Shape position tracking data>
━━━━━━━━━━
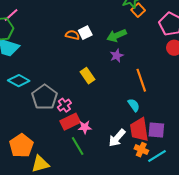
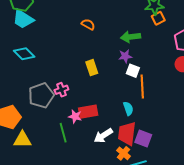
white square: (85, 33) -> (133, 71), moved, turned 32
gray pentagon: (44, 97) -> (41, 95), moved
red rectangle: (70, 122) -> (88, 112), moved

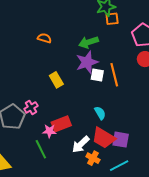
orange square: (158, 18) -> (112, 19), turned 32
purple star: (125, 56) -> (87, 62), size x1.6
orange line: (142, 87) -> (114, 75), moved
red trapezoid: (127, 134) -> (104, 138), turned -55
orange cross: (123, 153) -> (93, 158), moved

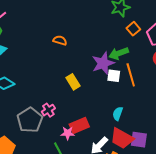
orange square: (112, 19) -> (133, 29), moved, turned -32
green arrow: (89, 42) -> (119, 53), moved
cyan semicircle: (100, 113) -> (118, 114), turned -128

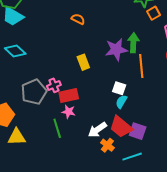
orange square: (133, 29) -> (153, 13), moved
green arrow: (119, 53) -> (133, 43), turned 102
white square: (114, 76) -> (119, 88), moved
red rectangle: (79, 126) -> (69, 96), moved

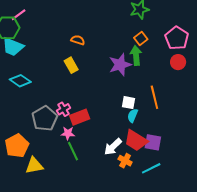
orange square: (153, 13) -> (141, 38), moved
yellow rectangle: (83, 62) -> (71, 65), moved
orange line: (141, 66) -> (154, 97), moved
pink star: (69, 112) -> (68, 133), moved

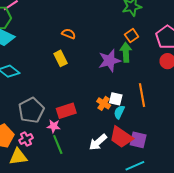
pink cross: (64, 109) -> (26, 139), moved
orange cross: (125, 161) -> (104, 103), moved

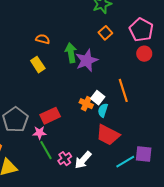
green arrow: (126, 52) -> (71, 53), moved
white square: (116, 99) -> (98, 98), turned 32
pink cross: (26, 139) -> (65, 159), moved
purple square: (138, 140) -> (144, 154), moved
white arrow: (98, 142) -> (83, 160), moved

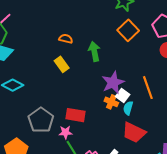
orange square: (105, 33) -> (128, 30), size x1.5
purple star: (87, 60) -> (113, 83), moved
red rectangle: (50, 116) -> (76, 115), turned 36

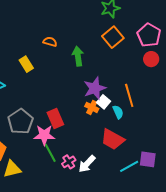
yellow rectangle: (62, 64) -> (26, 64), moved
cyan semicircle: (128, 108) -> (118, 112), moved, turned 136
red rectangle: (76, 115) -> (55, 119), turned 54
pink star: (65, 132) -> (44, 135), size x1.5

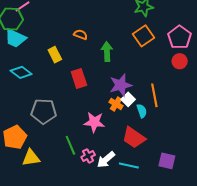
red rectangle: (55, 119) -> (79, 79), moved
gray pentagon: (20, 121) -> (44, 111), turned 30
pink star: (44, 135) -> (94, 122), moved
cyan line: (129, 166) -> (129, 165), moved, turned 36

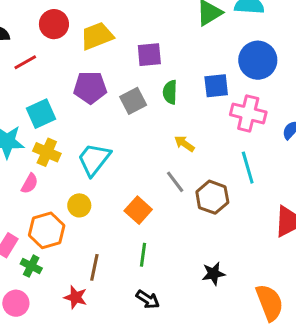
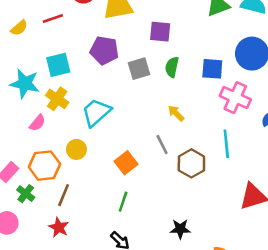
brown line: (94, 267) -> (64, 195), moved

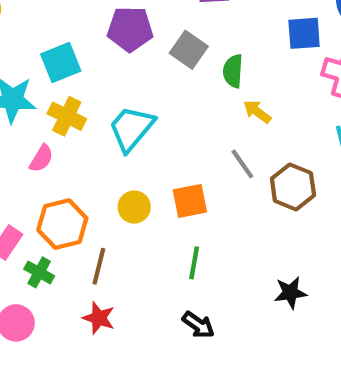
green semicircle: (172, 67) -> (233, 71), moved
gray square: (139, 69) -> (189, 50), turned -30
yellow circle: (76, 149) -> (134, 207), moved
orange square: (126, 163) -> (190, 201), turned 35

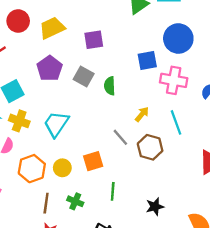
purple pentagon: (130, 29) -> (50, 68), turned -30
yellow arrow: (257, 112) -> (142, 114), moved, turned 98
orange hexagon: (62, 224) -> (32, 169), moved
green line: (194, 263) -> (113, 191), moved
green cross: (39, 272) -> (75, 201), moved

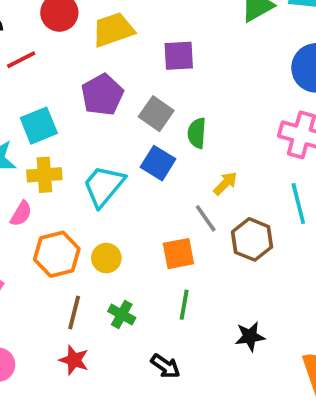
blue square: (147, 61) -> (158, 163), moved, turned 36
yellow arrow: (142, 114) -> (225, 183), moved
yellow cross: (19, 121) -> (44, 175), turned -30
orange square: (93, 161) -> (178, 254), moved

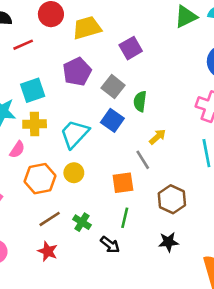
purple square: (179, 56) -> (131, 48), turned -30
brown hexagon: (252, 239) -> (172, 199), moved
yellow circle: (106, 258) -> (74, 173), moved
brown line: (74, 312) -> (50, 219), turned 40
black arrow: (165, 366) -> (110, 245), moved

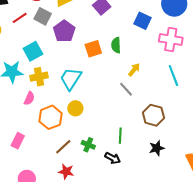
gray square: (113, 87) -> (43, 16), moved
blue square: (112, 120) -> (143, 21), moved
orange square: (123, 183) -> (93, 49), moved

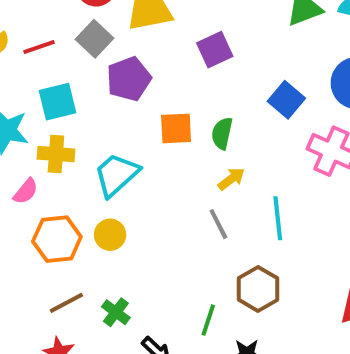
red line: (20, 18) -> (39, 47), moved
yellow arrow: (134, 70) -> (231, 179), moved
cyan line: (173, 76) -> (278, 218), moved
green line: (120, 136) -> (208, 320), moved

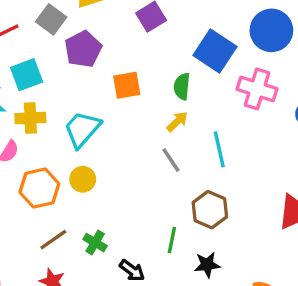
blue square: (286, 100) -> (215, 51), size x1.4
green semicircle: (222, 133) -> (182, 86), moved

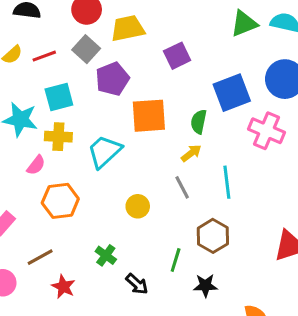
blue square: (215, 51) -> (232, 93), turned 30
orange square: (127, 85) -> (149, 116), size x1.4
yellow circle: (83, 179) -> (138, 206), moved
brown line: (53, 240) -> (40, 257), moved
━━━━━━━━━━
PROBLEM TO WORK ON>
Each of the lines above should be transcribed exactly; no image is to be copied.

ANSWER SPACE>
white square: (85, 33) -> (133, 71), moved, turned 32
gray pentagon: (44, 97) -> (41, 95), moved
red rectangle: (70, 122) -> (88, 112), moved

orange square: (158, 18) -> (112, 19), turned 32
purple star: (125, 56) -> (87, 62), size x1.6
orange line: (142, 87) -> (114, 75), moved
red trapezoid: (127, 134) -> (104, 138), turned -55
orange cross: (123, 153) -> (93, 158), moved

orange square: (112, 19) -> (133, 29), moved, turned -32
green arrow: (89, 42) -> (119, 53), moved
cyan semicircle: (100, 113) -> (118, 114), turned -128

orange square: (133, 29) -> (153, 13), moved
green arrow: (119, 53) -> (133, 43), turned 102
white square: (114, 76) -> (119, 88), moved
red rectangle: (79, 126) -> (69, 96), moved

orange square: (153, 13) -> (141, 38), moved
yellow rectangle: (83, 62) -> (71, 65), moved
orange line: (141, 66) -> (154, 97), moved
pink star: (69, 112) -> (68, 133), moved

pink cross: (64, 109) -> (26, 139), moved
orange cross: (125, 161) -> (104, 103), moved

green arrow: (126, 52) -> (71, 53), moved
white square: (116, 99) -> (98, 98), turned 32
pink cross: (26, 139) -> (65, 159), moved
purple square: (138, 140) -> (144, 154), moved
white arrow: (98, 142) -> (83, 160), moved

orange square: (105, 33) -> (128, 30), size x1.5
purple star: (87, 60) -> (113, 83), moved
red rectangle: (50, 116) -> (76, 115), turned 36

yellow rectangle: (62, 64) -> (26, 64), moved
cyan semicircle: (128, 108) -> (118, 112), moved, turned 136
red rectangle: (76, 115) -> (55, 119), turned 54
pink star: (65, 132) -> (44, 135), size x1.5

red rectangle: (55, 119) -> (79, 79), moved
gray pentagon: (20, 121) -> (44, 111), turned 30
pink star: (44, 135) -> (94, 122), moved
cyan line: (129, 166) -> (129, 165), moved, turned 36

brown line: (94, 267) -> (64, 195), moved

green semicircle: (172, 67) -> (233, 71), moved
gray square: (139, 69) -> (189, 50), turned -30
yellow circle: (76, 149) -> (134, 207), moved
orange square: (126, 163) -> (190, 201), turned 35

purple pentagon: (130, 29) -> (50, 68), turned -30
yellow arrow: (257, 112) -> (142, 114), moved, turned 98
orange hexagon: (62, 224) -> (32, 169), moved
green line: (194, 263) -> (113, 191), moved
green cross: (39, 272) -> (75, 201), moved

blue square: (147, 61) -> (158, 163), moved, turned 36
yellow arrow: (142, 114) -> (225, 183), moved
yellow cross: (19, 121) -> (44, 175), turned -30
orange square: (93, 161) -> (178, 254), moved

purple square: (179, 56) -> (131, 48), turned -30
brown hexagon: (252, 239) -> (172, 199), moved
yellow circle: (106, 258) -> (74, 173), moved
brown line: (74, 312) -> (50, 219), turned 40
black arrow: (165, 366) -> (110, 245), moved

gray square: (113, 87) -> (43, 16), moved
blue square: (112, 120) -> (143, 21), moved
orange square: (123, 183) -> (93, 49), moved

red line: (20, 18) -> (39, 47), moved
yellow arrow: (134, 70) -> (231, 179), moved
cyan line: (173, 76) -> (278, 218), moved
green line: (120, 136) -> (208, 320), moved

blue square: (286, 100) -> (215, 51), size x1.4
green semicircle: (222, 133) -> (182, 86), moved

blue square: (215, 51) -> (232, 93), turned 30
orange square: (127, 85) -> (149, 116), size x1.4
yellow circle: (83, 179) -> (138, 206), moved
brown line: (53, 240) -> (40, 257), moved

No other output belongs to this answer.